## Records to process
########
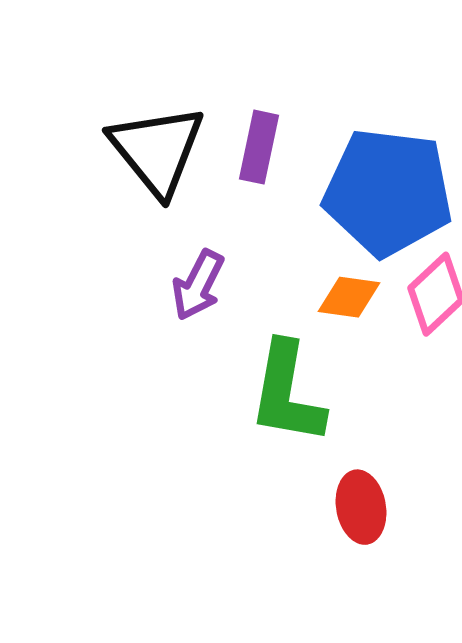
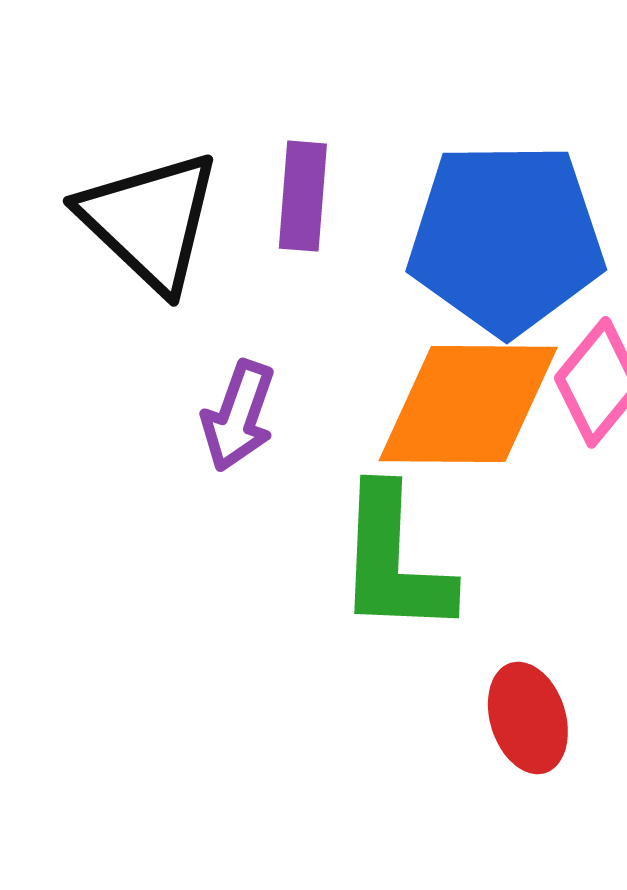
orange diamond: (349, 297) -> (468, 404), size x2.0

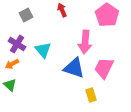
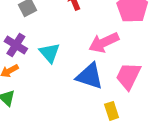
pink arrow: (85, 42) -> (104, 42), turned 60

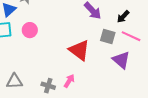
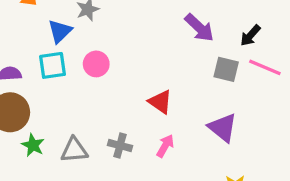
red triangle: (79, 50) -> (160, 102), moved, size x0.7
purple triangle: (121, 60) -> (223, 128), moved
gray cross: (48, 86) -> (120, 146), moved

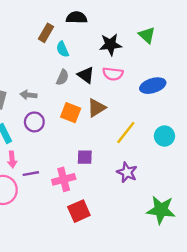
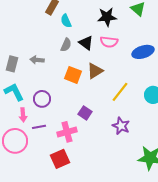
purple circle: (34, 122) -> (42, 99), moved
purple square: (85, 157) -> (85, 113), turned 32
red square: (79, 211) -> (60, 159), moved

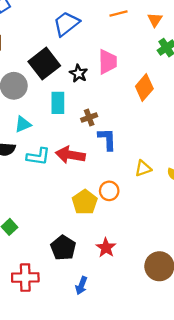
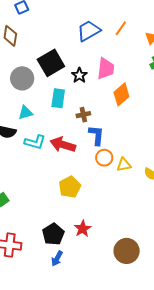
orange line: (119, 14) -> (121, 28), turned -49
blue trapezoid: (66, 24) -> (89, 31), moved
orange diamond: (144, 88) -> (121, 94), moved
orange circle: (109, 191) -> (104, 158), moved
black pentagon: (63, 248) -> (53, 234), moved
########
## Task requirements
Transcribe exactly the line containing "blue trapezoid: (66, 24) -> (89, 31), moved" along with all later lines of the material, through its last line. Add nothing.

## Written solution
blue trapezoid: (66, 24) -> (89, 31), moved
orange diamond: (144, 88) -> (121, 94), moved
orange circle: (109, 191) -> (104, 158), moved
black pentagon: (63, 248) -> (53, 234), moved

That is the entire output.